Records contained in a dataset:
______

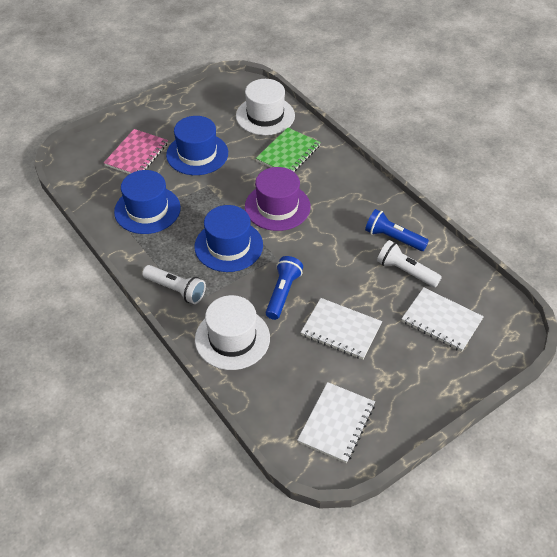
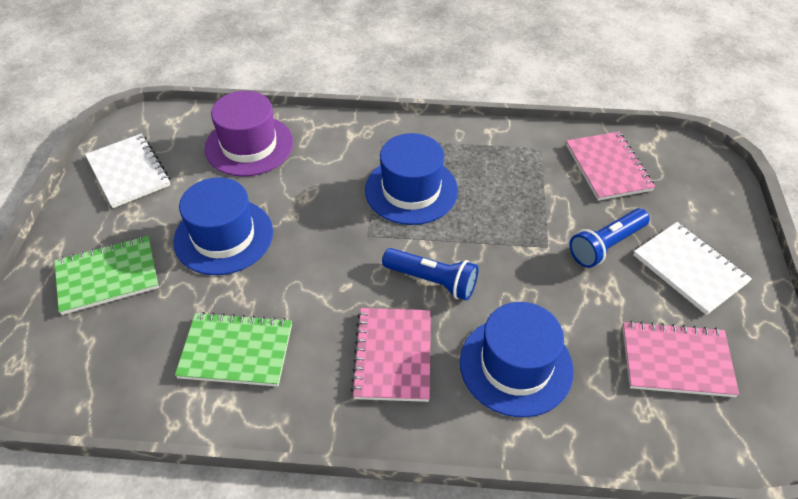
green notebook: 1 -> 2
pink notebook: 1 -> 3
white flashlight: 2 -> 0
white hat: 2 -> 0
white notebook: 3 -> 2

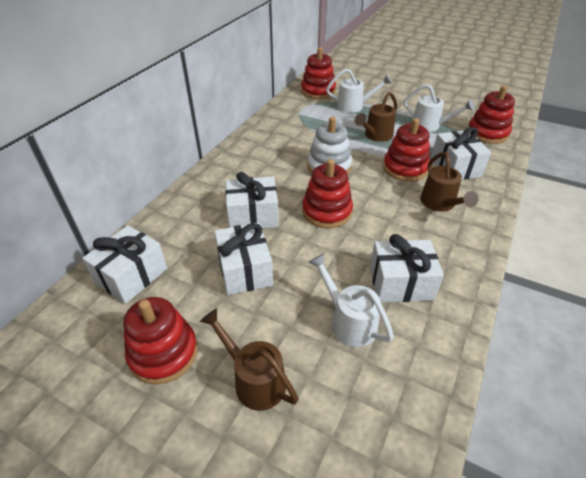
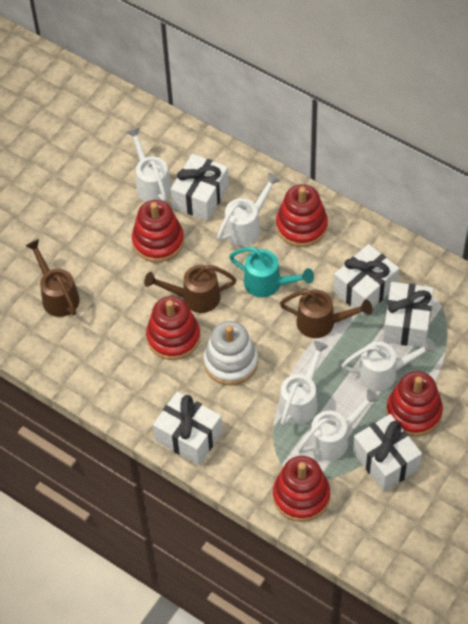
turquoise watering can: 0 -> 1
white watering can: 3 -> 5

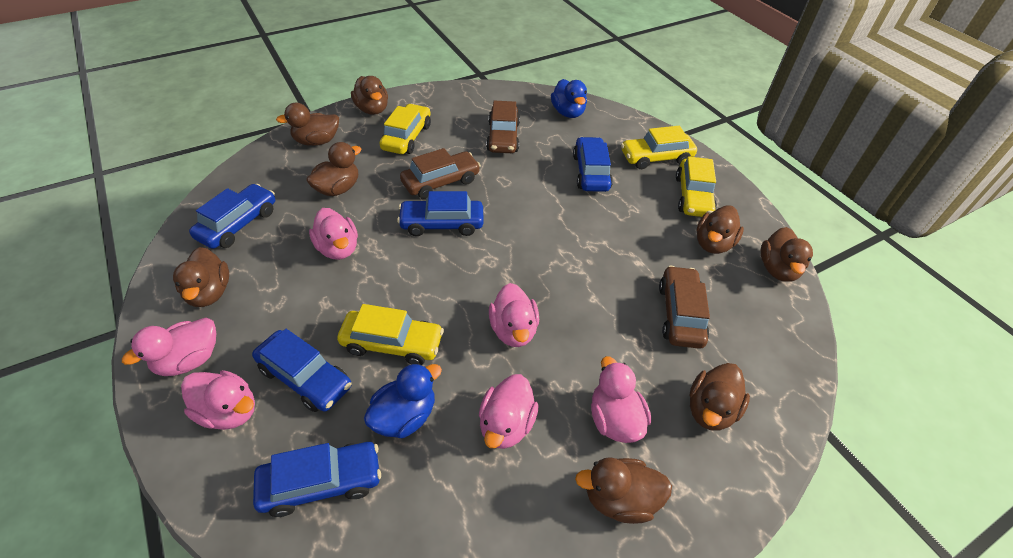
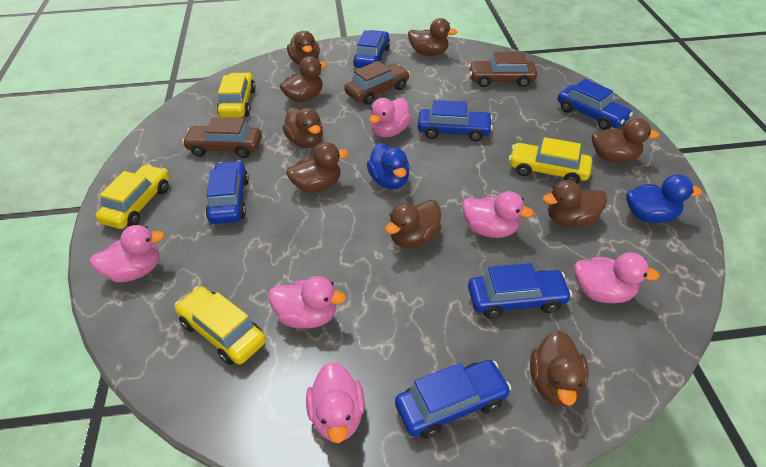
blue car: 5 -> 6
brown duck: 8 -> 9

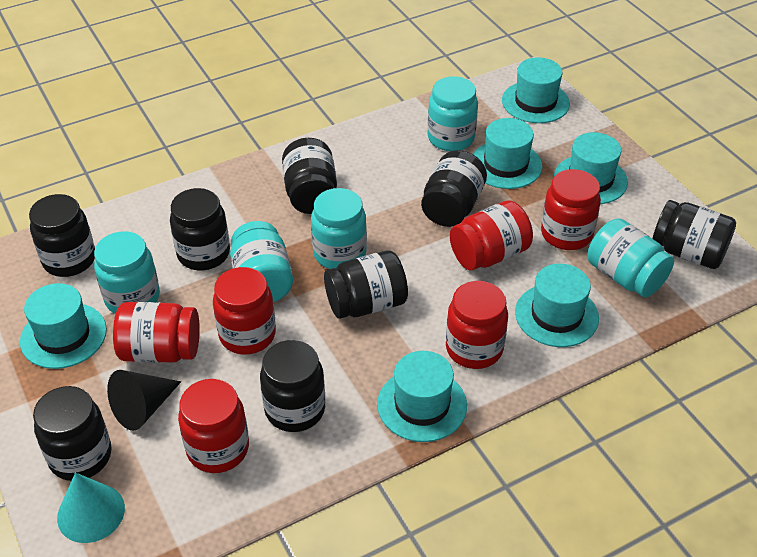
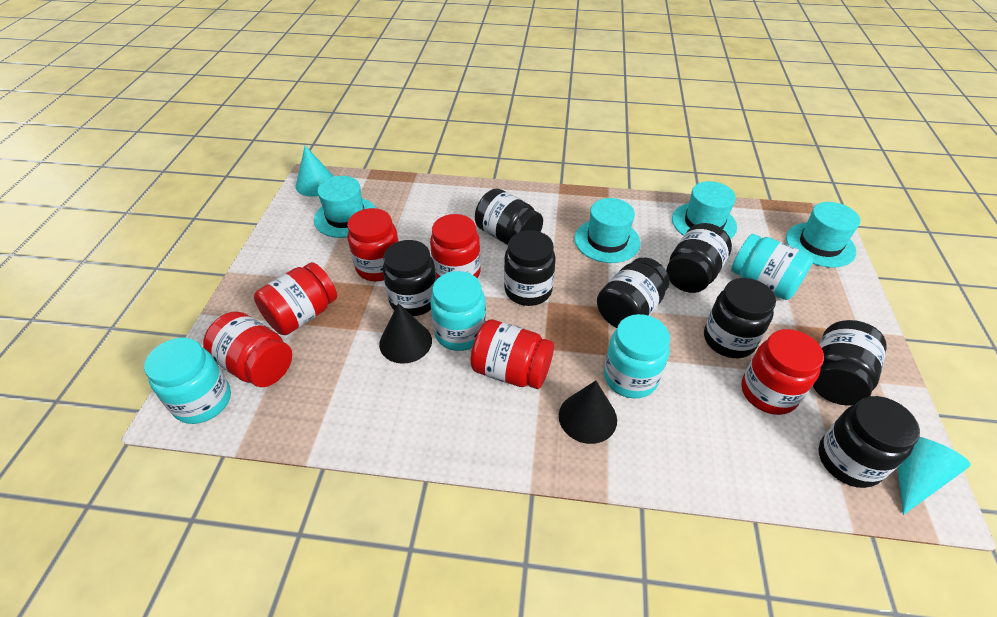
black cone: 1 -> 2
turquoise cone: 1 -> 2
turquoise hat: 6 -> 4
turquoise jar: 5 -> 4

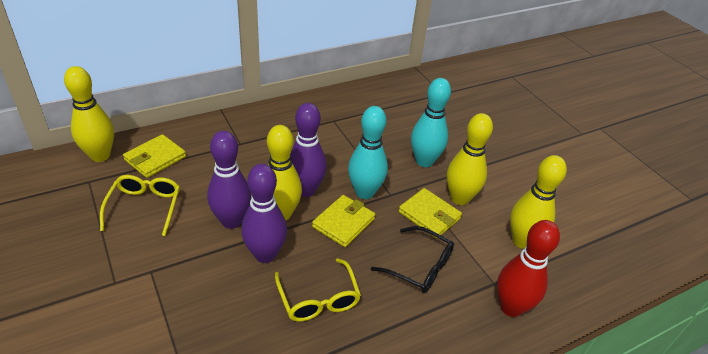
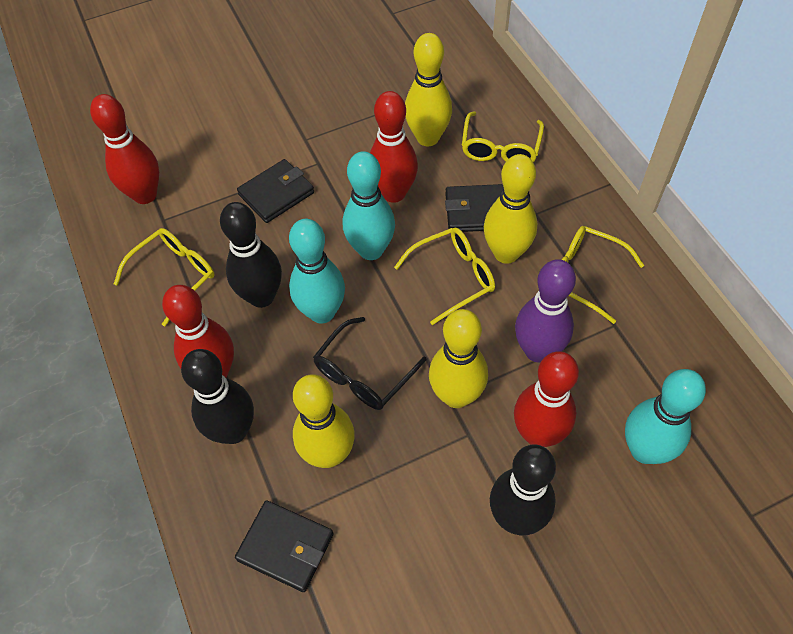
black bowling pin: 0 -> 3
black wallet: 0 -> 3
purple bowling pin: 3 -> 1
red bowling pin: 1 -> 4
turquoise bowling pin: 2 -> 3
yellow glasses: 2 -> 4
yellow wallet: 3 -> 0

______

EXERCISE REQUIREMENTS: All that belongs in the answer is the lines from the line with "turquoise watering can: 0 -> 1" through the closing line of the entries, inclusive, transcribed exactly and free of pictures.

FINISHED TASK:
turquoise watering can: 0 -> 1
white watering can: 3 -> 5

blue car: 5 -> 6
brown duck: 8 -> 9

black cone: 1 -> 2
turquoise cone: 1 -> 2
turquoise hat: 6 -> 4
turquoise jar: 5 -> 4

black bowling pin: 0 -> 3
black wallet: 0 -> 3
purple bowling pin: 3 -> 1
red bowling pin: 1 -> 4
turquoise bowling pin: 2 -> 3
yellow glasses: 2 -> 4
yellow wallet: 3 -> 0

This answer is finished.